(Edit difference data)
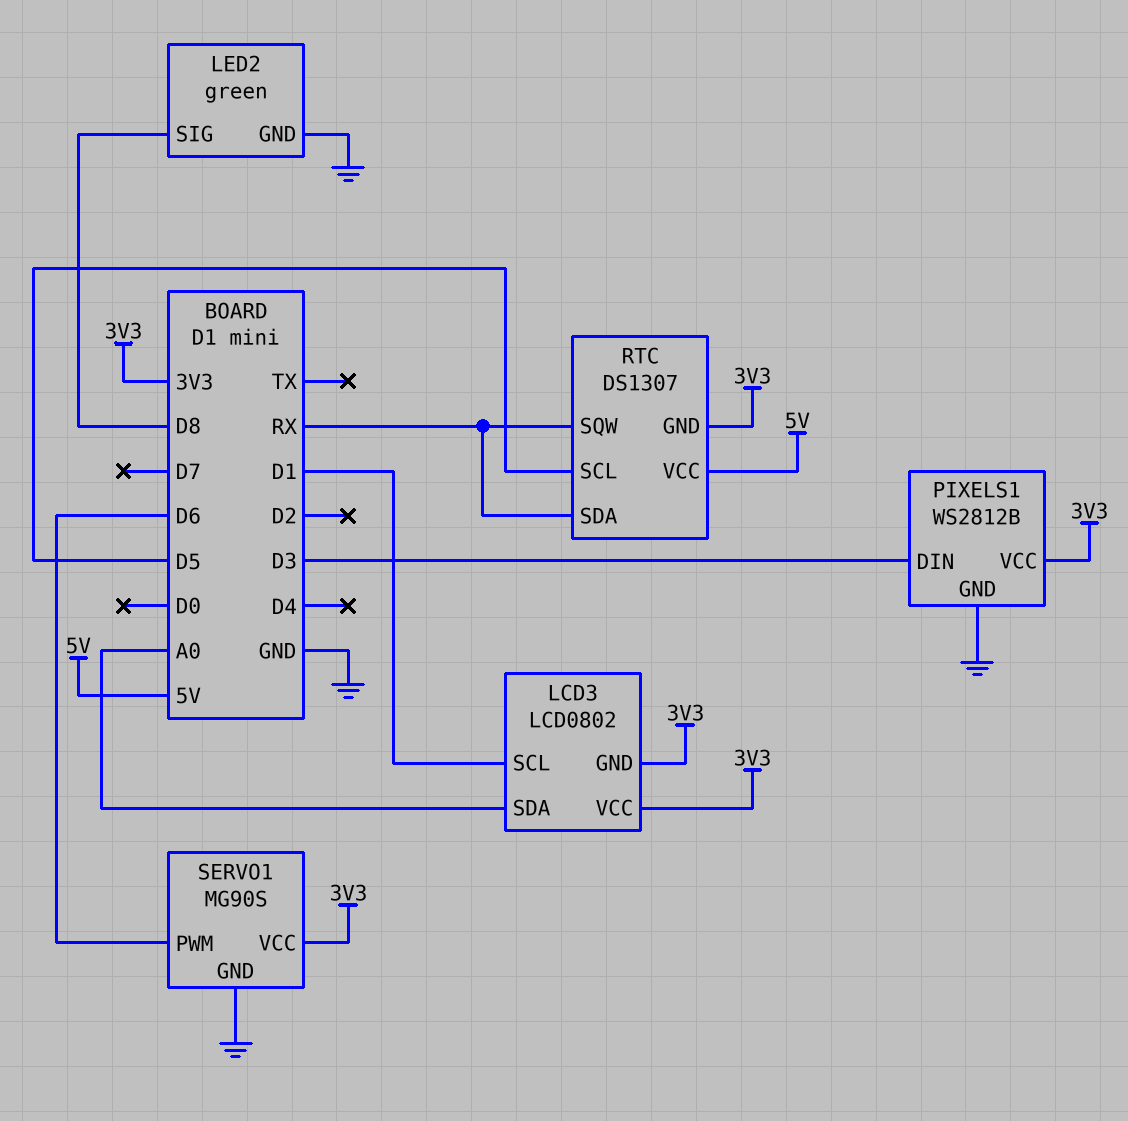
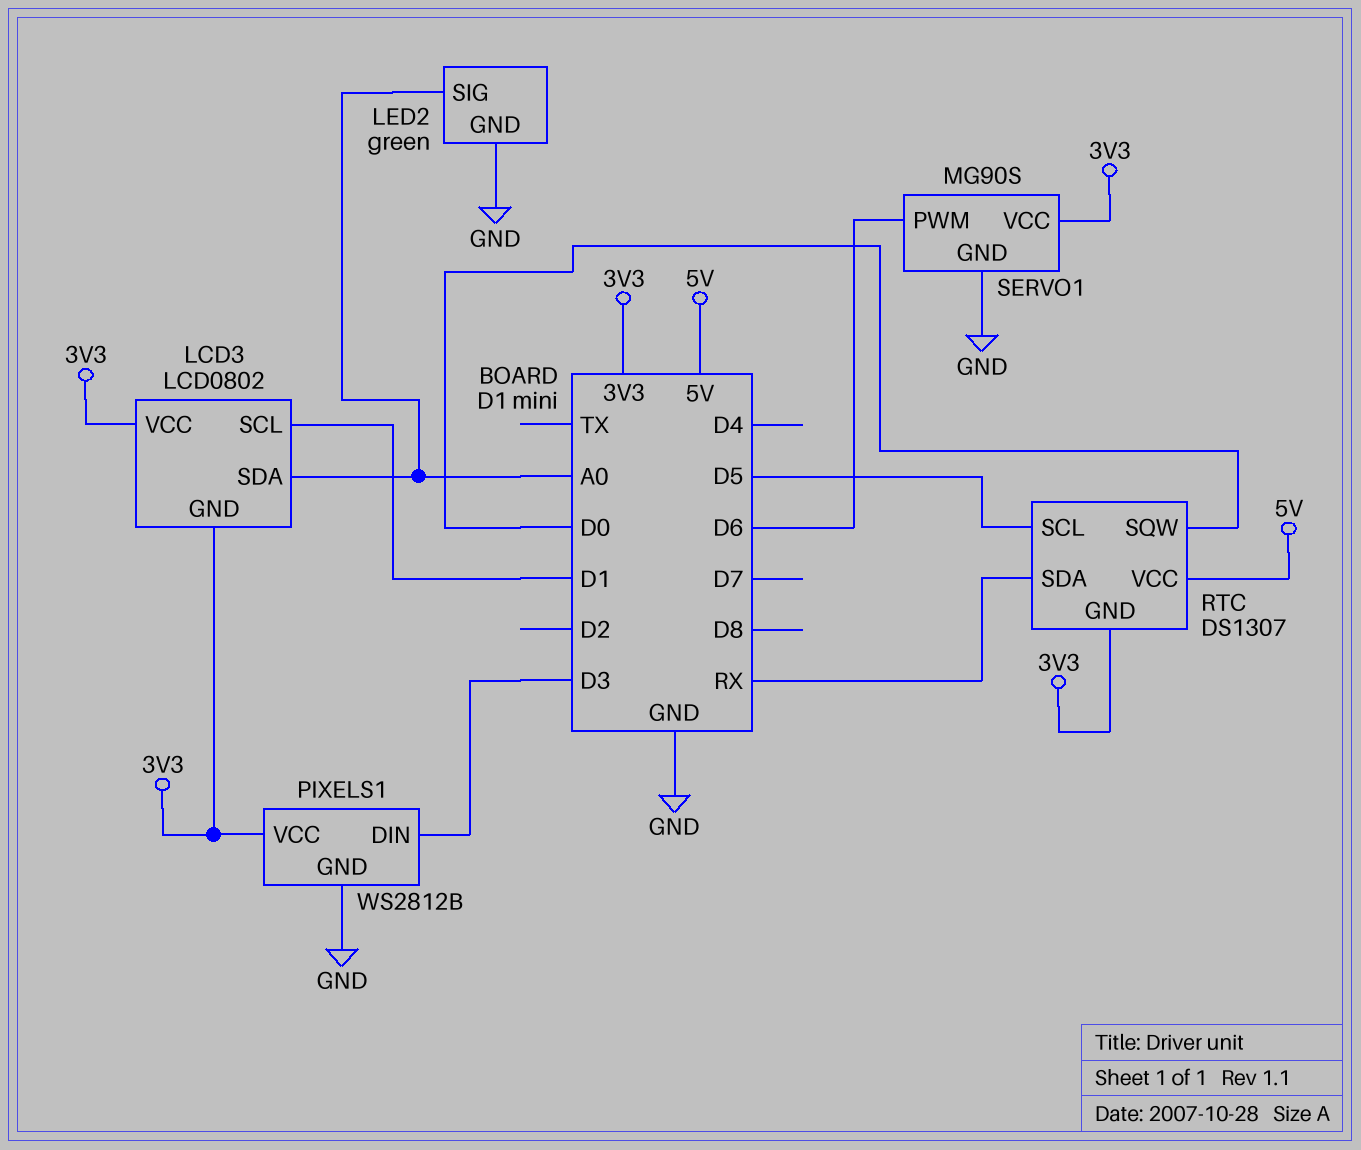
LED2 pin SIG: D8 -> A0
RTC pin SQW: RX -> D0

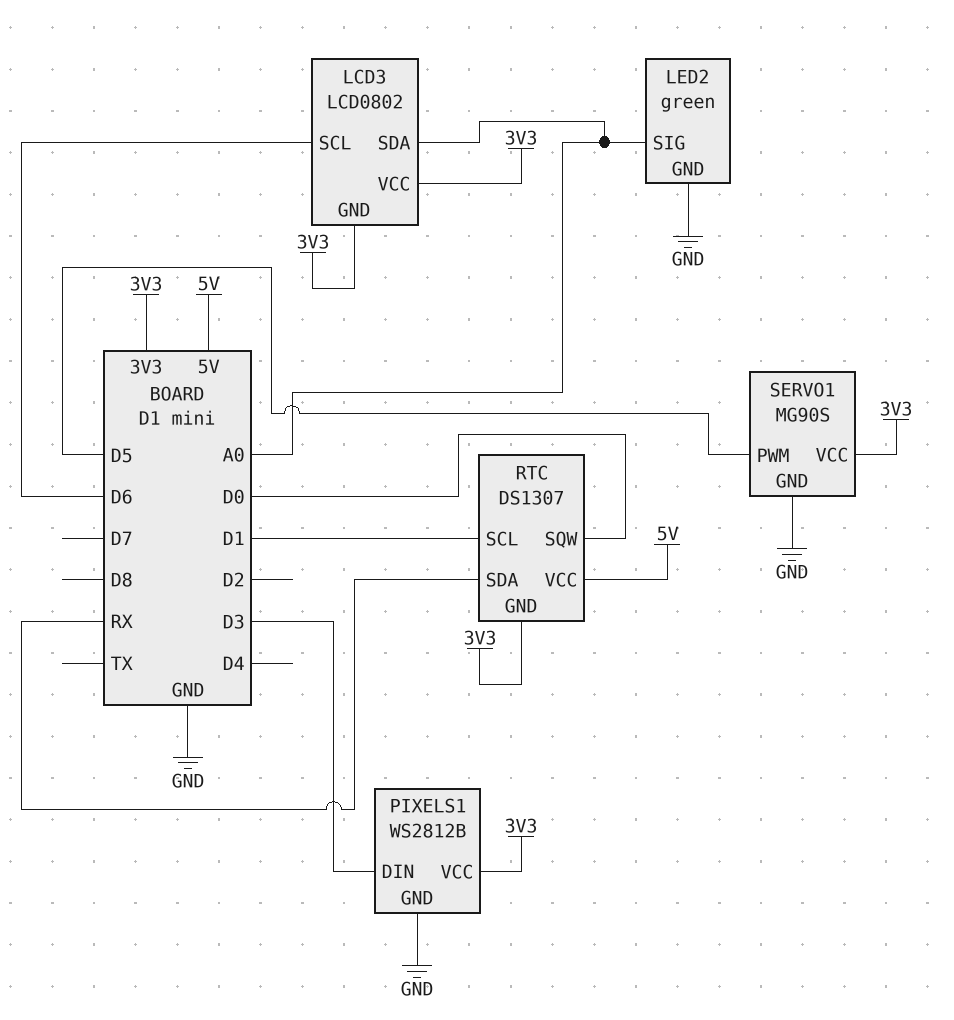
LCD3 pin SCL: D1 -> D6
RTC pin SCL: D5 -> D1
SERVO1 pin PWM: D6 -> D5

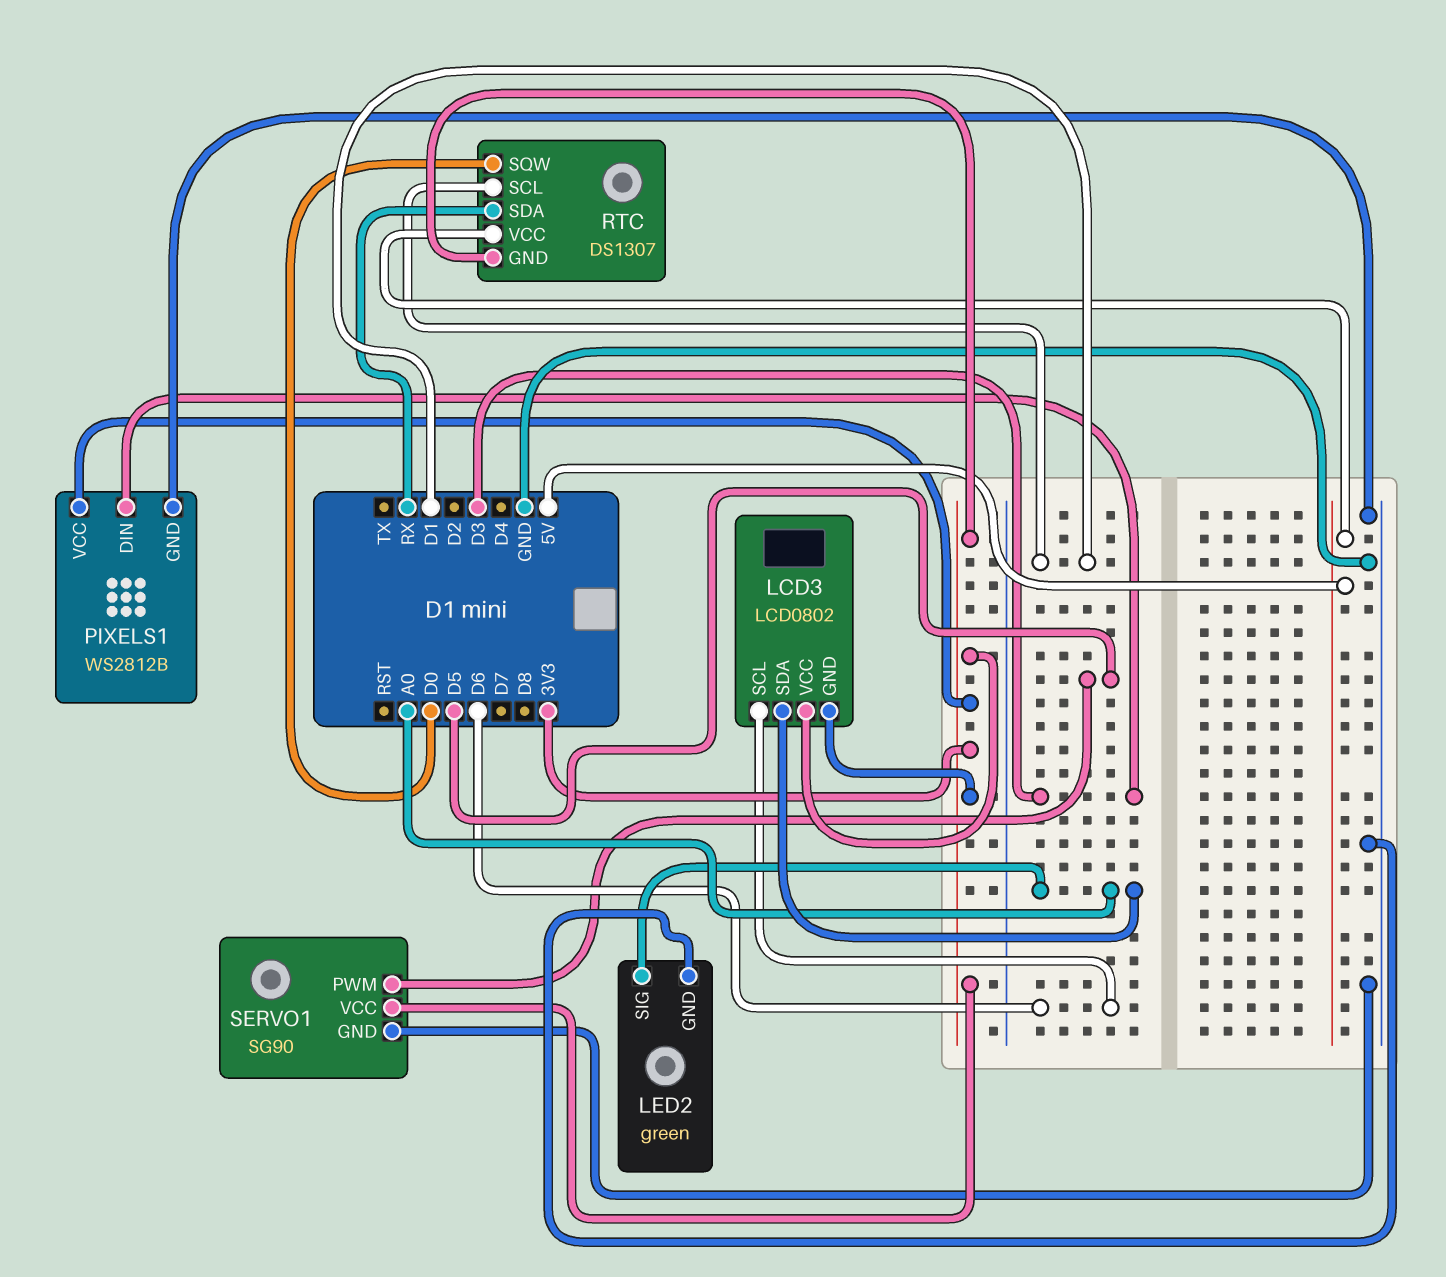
SERVO1: MG90S -> SG90

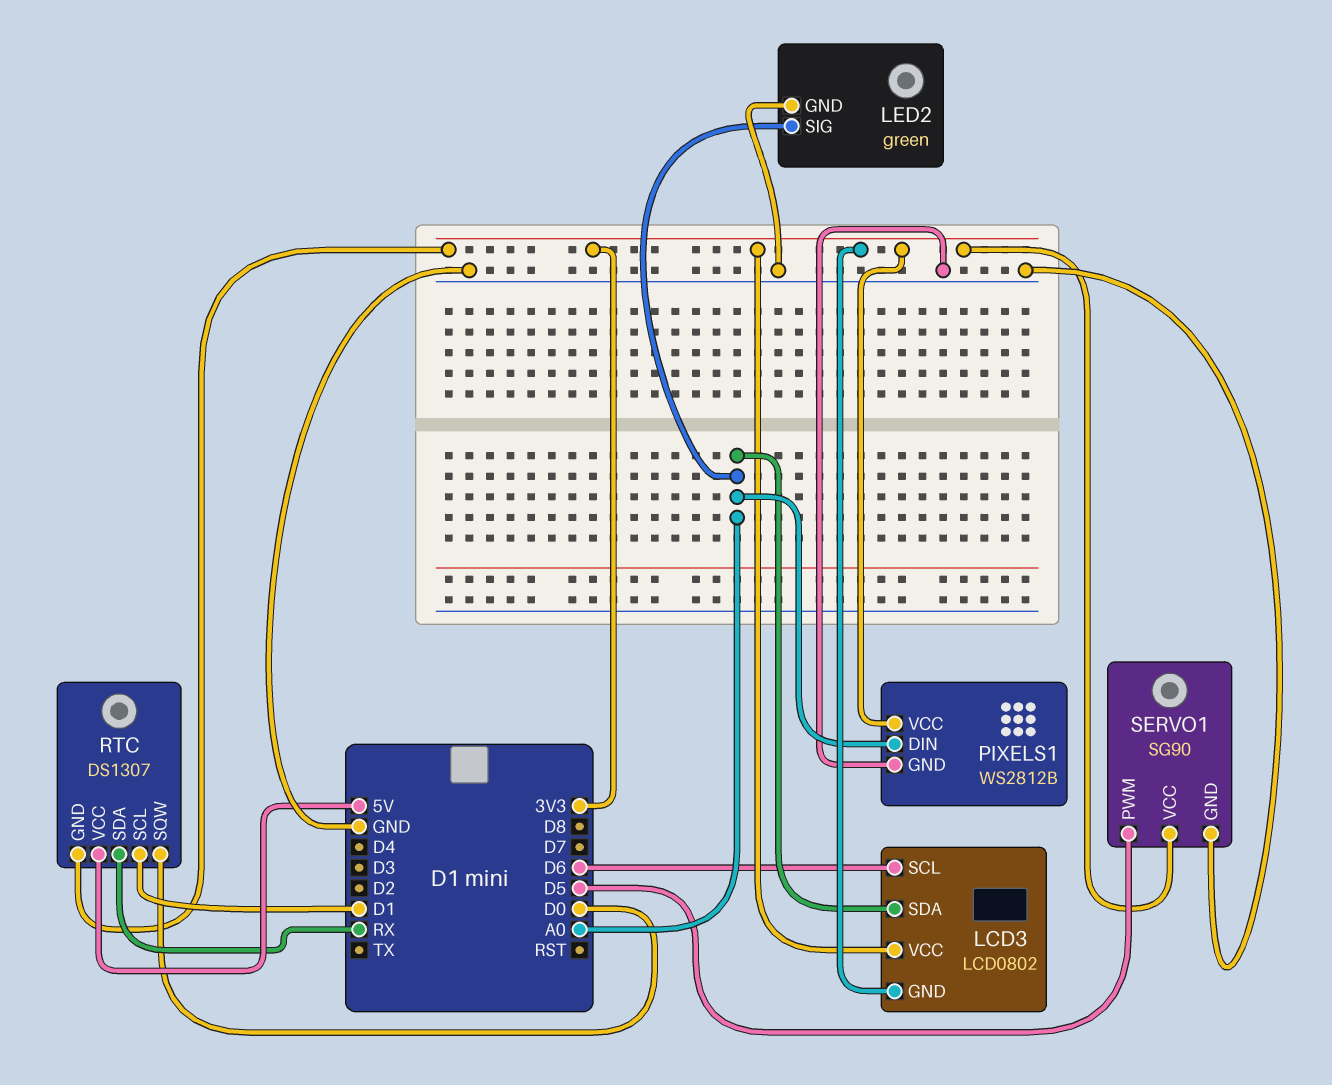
PIXELS1 pin DIN: D3 -> A0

◆ **Assignment**
In your copy, every entry above must match word for word, and no picture may appear.

◆ **The completed task**
LED2 pin SIG: D8 -> A0
RTC pin SQW: RX -> D0

LCD3 pin SCL: D1 -> D6
RTC pin SCL: D5 -> D1
SERVO1 pin PWM: D6 -> D5

SERVO1: MG90S -> SG90

PIXELS1 pin DIN: D3 -> A0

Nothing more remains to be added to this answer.